#### Aim of the exercise
Starting at the line that contains "green plate F4:F6", write out every line to the end of the records below exactly, and leave out the pictures.
[[ Provided data open ]]
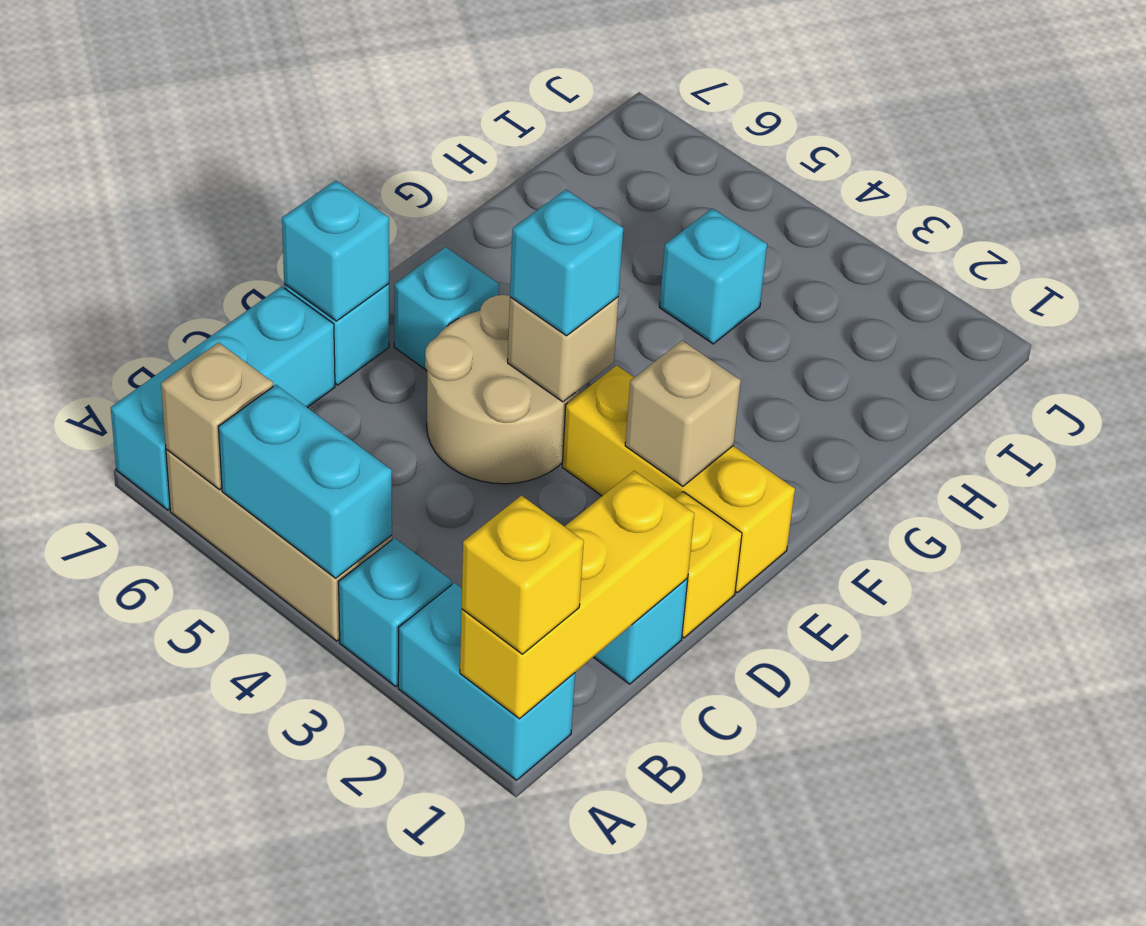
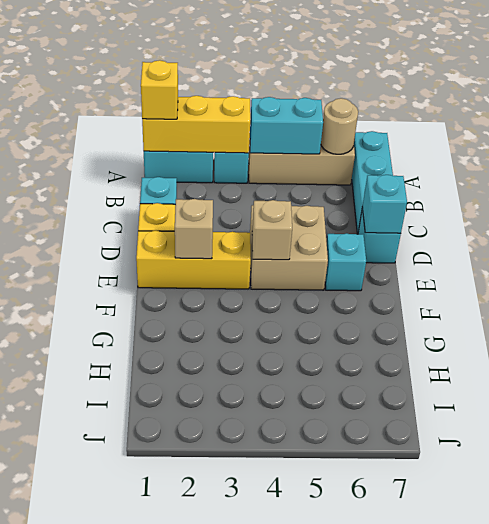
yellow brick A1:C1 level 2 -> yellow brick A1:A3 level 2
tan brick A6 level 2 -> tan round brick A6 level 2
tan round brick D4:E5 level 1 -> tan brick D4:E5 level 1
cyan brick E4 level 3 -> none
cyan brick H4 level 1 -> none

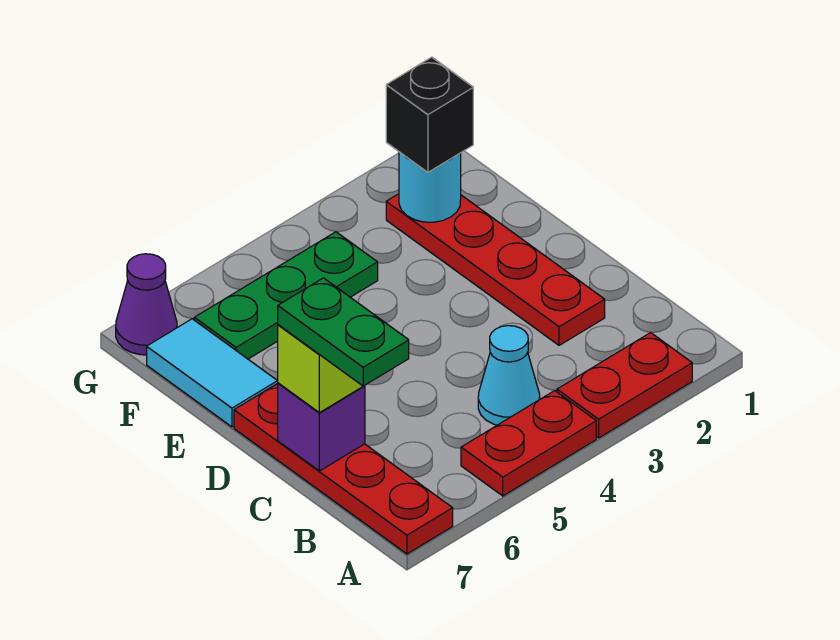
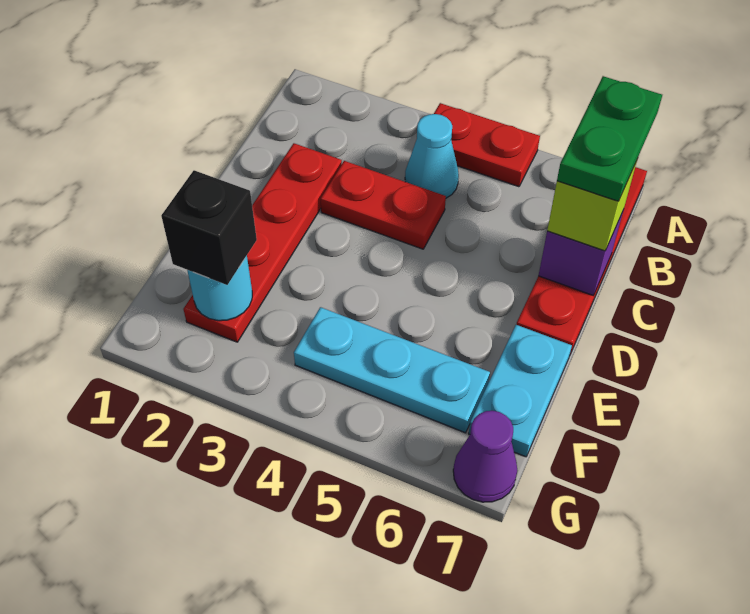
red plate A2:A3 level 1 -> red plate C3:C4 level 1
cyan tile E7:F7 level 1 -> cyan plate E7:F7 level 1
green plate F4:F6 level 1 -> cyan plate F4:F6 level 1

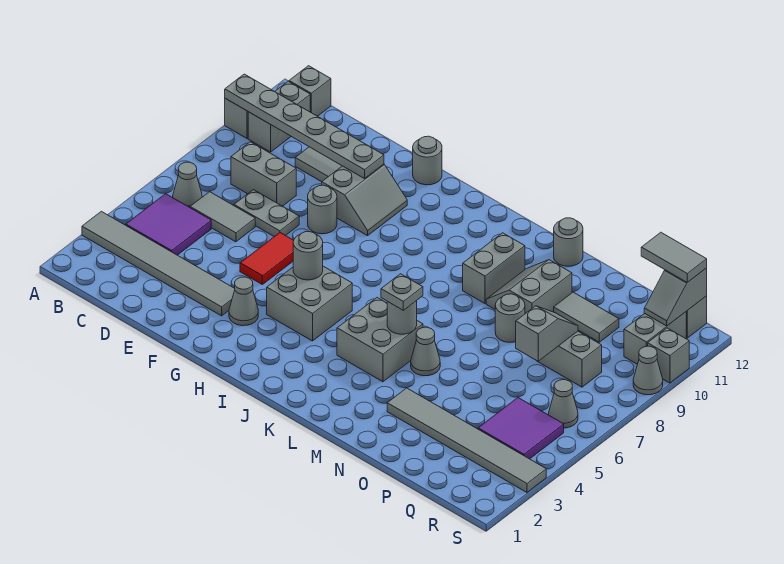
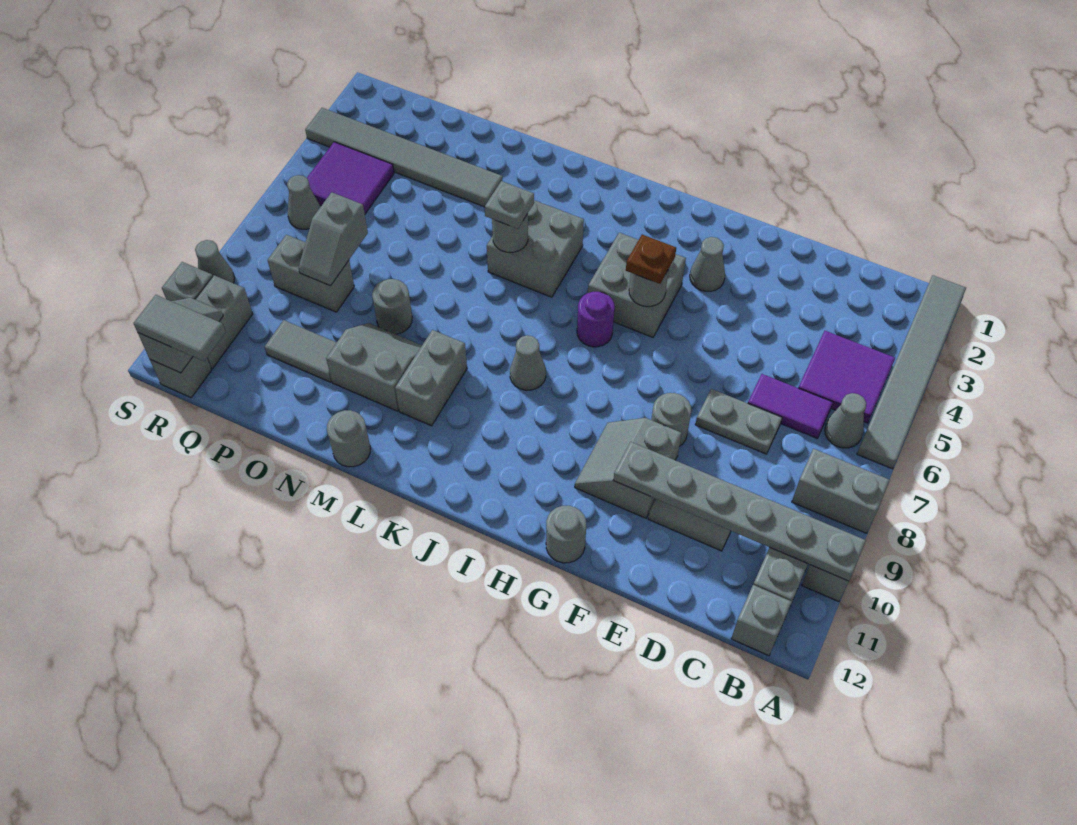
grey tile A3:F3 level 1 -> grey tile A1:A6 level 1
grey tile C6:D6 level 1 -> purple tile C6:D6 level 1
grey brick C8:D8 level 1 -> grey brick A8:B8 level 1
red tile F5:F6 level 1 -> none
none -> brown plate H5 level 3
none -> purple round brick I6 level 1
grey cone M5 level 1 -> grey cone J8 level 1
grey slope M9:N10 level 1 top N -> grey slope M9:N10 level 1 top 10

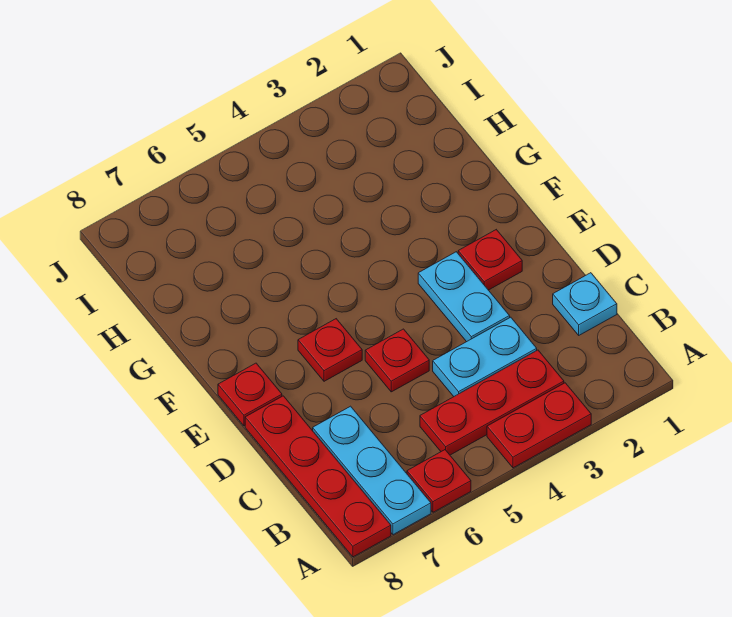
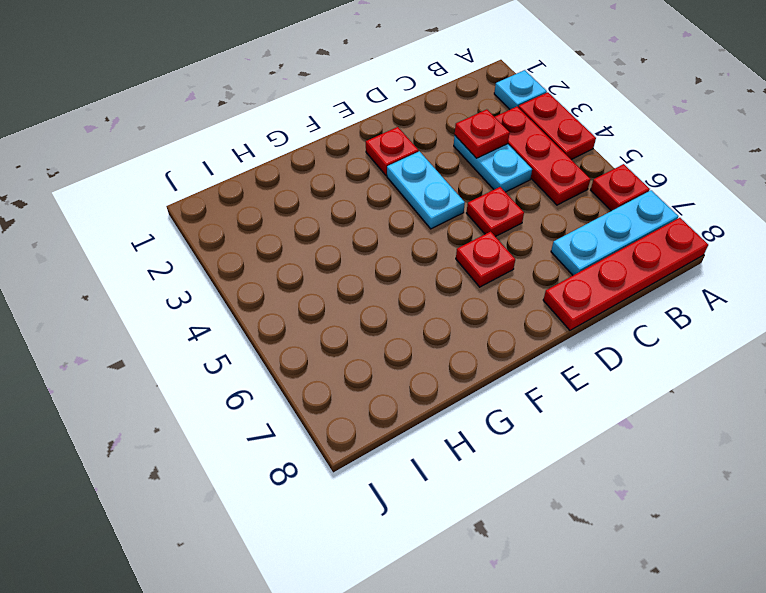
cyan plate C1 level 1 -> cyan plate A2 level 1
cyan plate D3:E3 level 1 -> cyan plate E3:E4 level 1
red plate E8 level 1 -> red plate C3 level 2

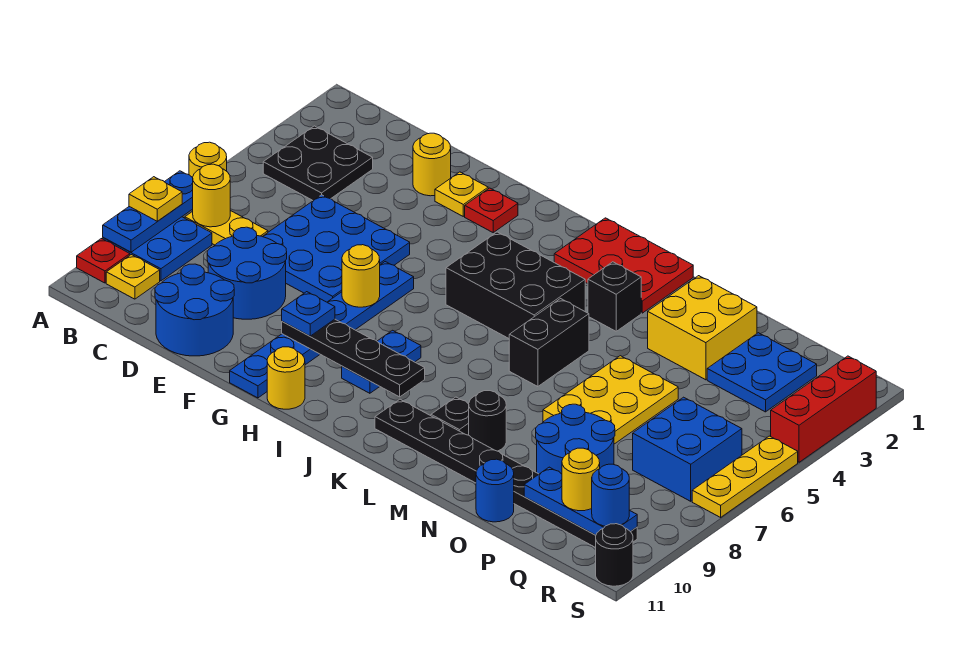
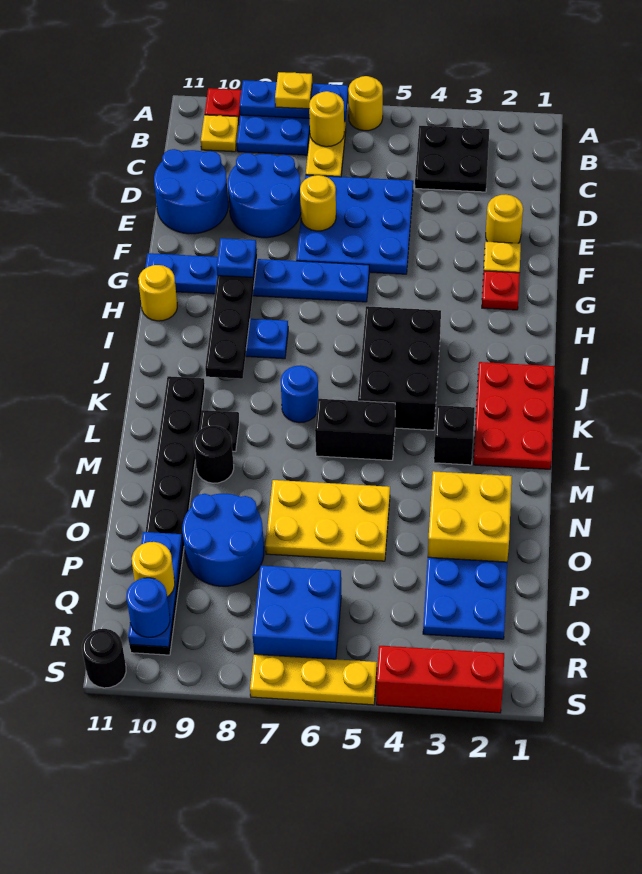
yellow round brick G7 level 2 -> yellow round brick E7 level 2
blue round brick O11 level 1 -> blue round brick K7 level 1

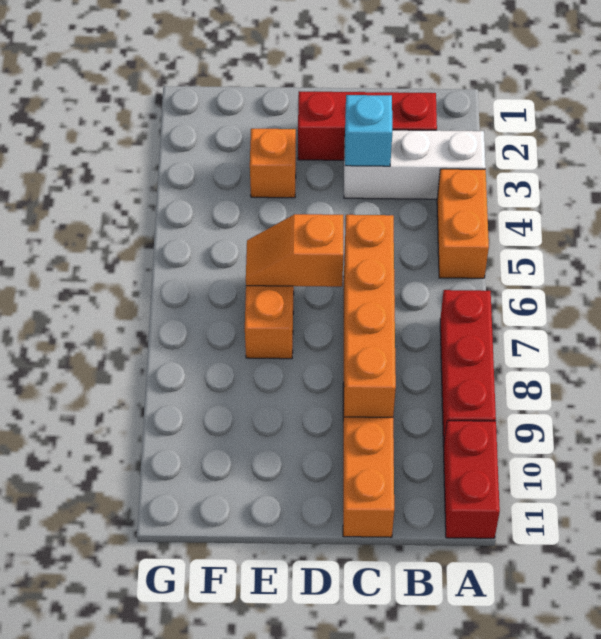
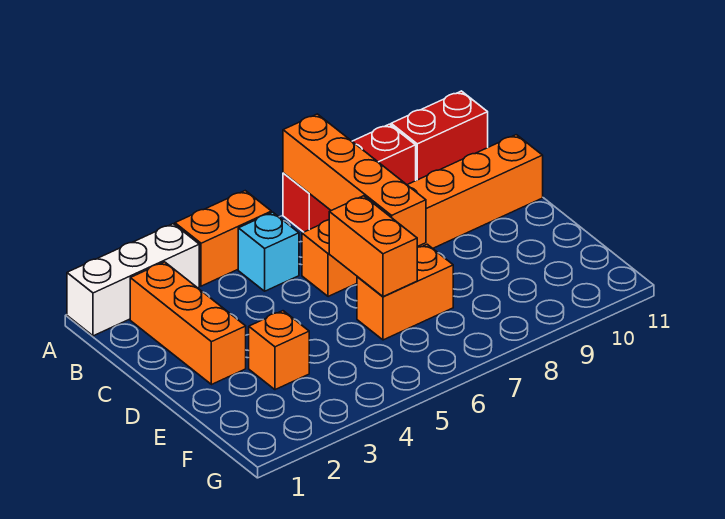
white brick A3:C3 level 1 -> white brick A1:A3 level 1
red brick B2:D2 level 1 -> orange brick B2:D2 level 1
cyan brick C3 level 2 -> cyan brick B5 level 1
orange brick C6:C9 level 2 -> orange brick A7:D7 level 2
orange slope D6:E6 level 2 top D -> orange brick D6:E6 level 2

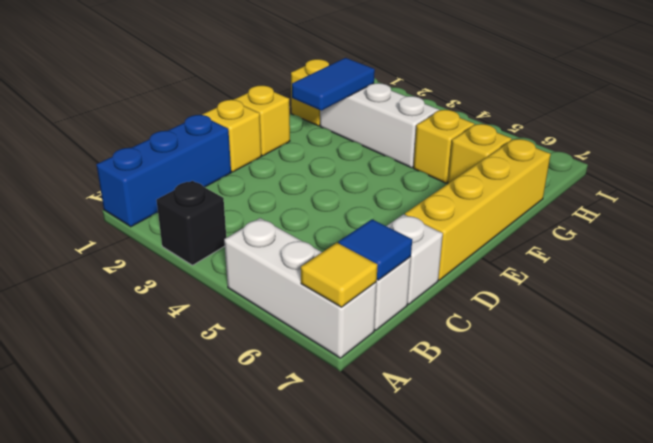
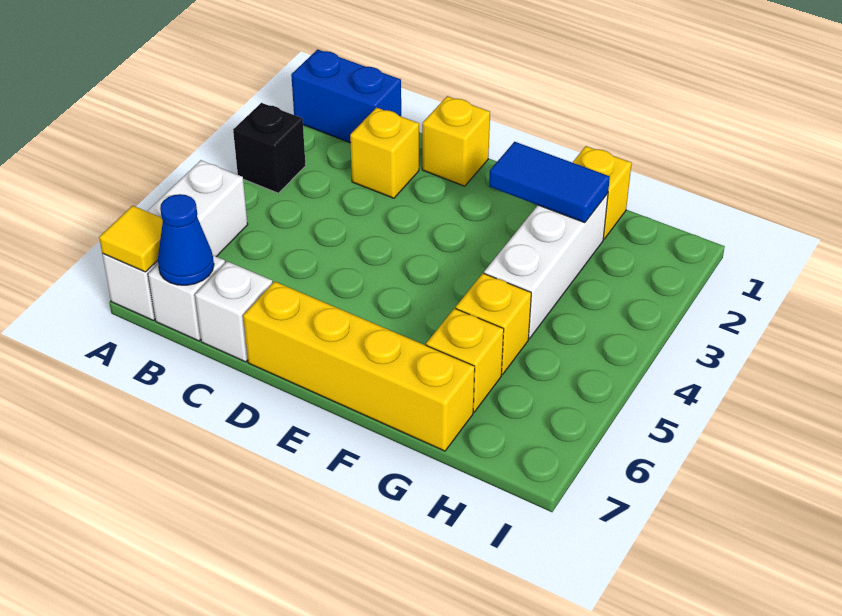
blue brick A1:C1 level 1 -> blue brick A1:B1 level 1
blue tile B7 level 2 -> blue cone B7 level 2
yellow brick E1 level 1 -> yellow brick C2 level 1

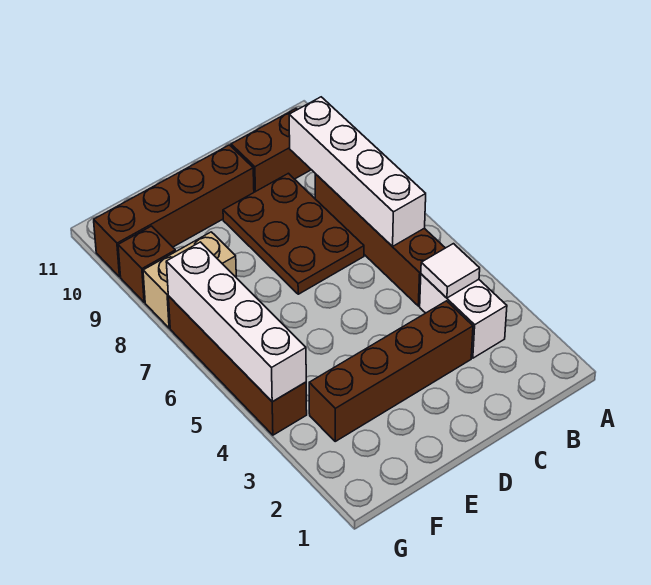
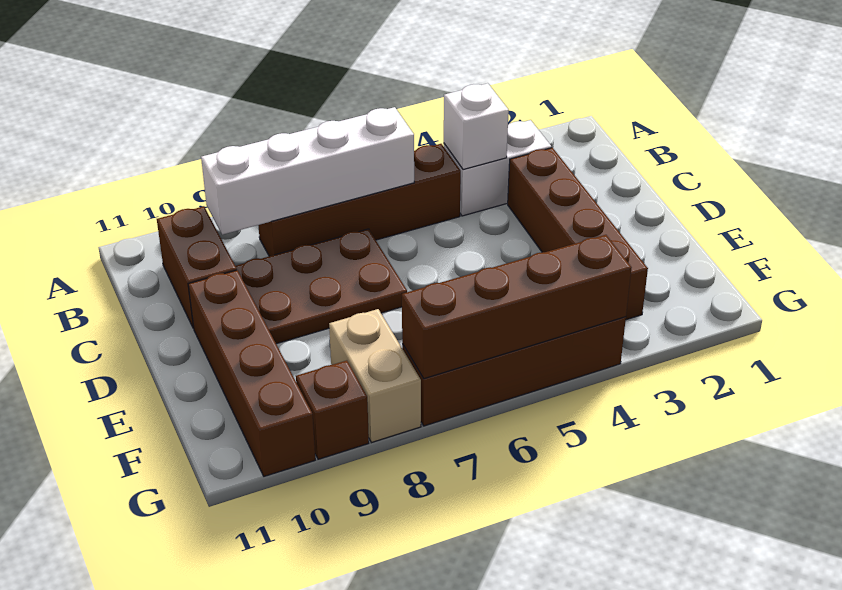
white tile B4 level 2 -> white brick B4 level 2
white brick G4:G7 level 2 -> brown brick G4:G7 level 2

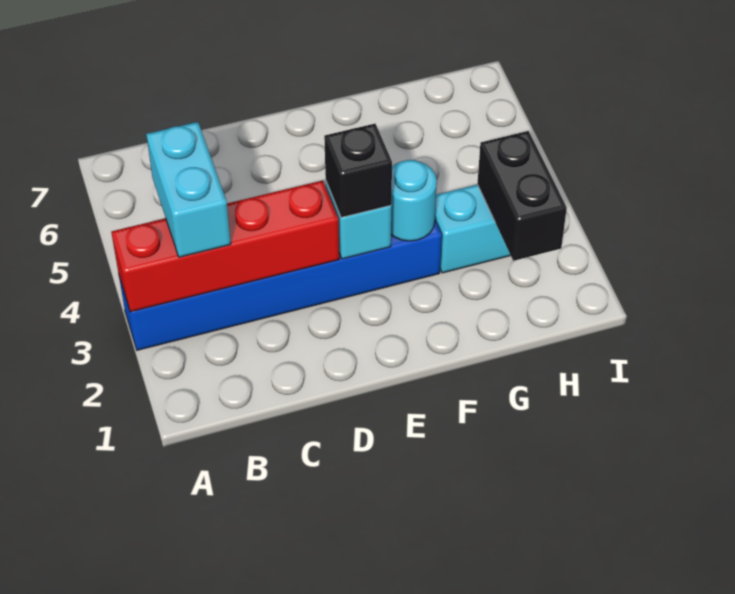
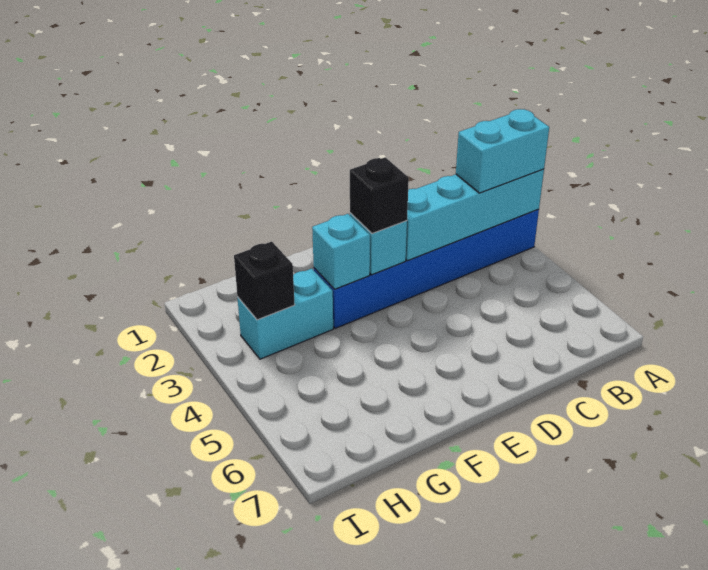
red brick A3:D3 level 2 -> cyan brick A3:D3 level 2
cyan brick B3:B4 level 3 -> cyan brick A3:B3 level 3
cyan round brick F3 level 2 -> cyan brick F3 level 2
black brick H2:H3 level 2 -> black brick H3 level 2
[[ Provided data closed ]]
#### Exercise output
green plate F4:F6 level 1 -> cyan plate F4:F6 level 1

grey tile A3:F3 level 1 -> grey tile A1:A6 level 1
grey tile C6:D6 level 1 -> purple tile C6:D6 level 1
grey brick C8:D8 level 1 -> grey brick A8:B8 level 1
red tile F5:F6 level 1 -> none
none -> brown plate H5 level 3
none -> purple round brick I6 level 1
grey cone M5 level 1 -> grey cone J8 level 1
grey slope M9:N10 level 1 top N -> grey slope M9:N10 level 1 top 10

cyan plate C1 level 1 -> cyan plate A2 level 1
cyan plate D3:E3 level 1 -> cyan plate E3:E4 level 1
red plate E8 level 1 -> red plate C3 level 2

yellow round brick G7 level 2 -> yellow round brick E7 level 2
blue round brick O11 level 1 -> blue round brick K7 level 1

white brick A3:C3 level 1 -> white brick A1:A3 level 1
red brick B2:D2 level 1 -> orange brick B2:D2 level 1
cyan brick C3 level 2 -> cyan brick B5 level 1
orange brick C6:C9 level 2 -> orange brick A7:D7 level 2
orange slope D6:E6 level 2 top D -> orange brick D6:E6 level 2

blue brick A1:C1 level 1 -> blue brick A1:B1 level 1
blue tile B7 level 2 -> blue cone B7 level 2
yellow brick E1 level 1 -> yellow brick C2 level 1

white tile B4 level 2 -> white brick B4 level 2
white brick G4:G7 level 2 -> brown brick G4:G7 level 2

red brick A3:D3 level 2 -> cyan brick A3:D3 level 2
cyan brick B3:B4 level 3 -> cyan brick A3:B3 level 3
cyan round brick F3 level 2 -> cyan brick F3 level 2
black brick H2:H3 level 2 -> black brick H3 level 2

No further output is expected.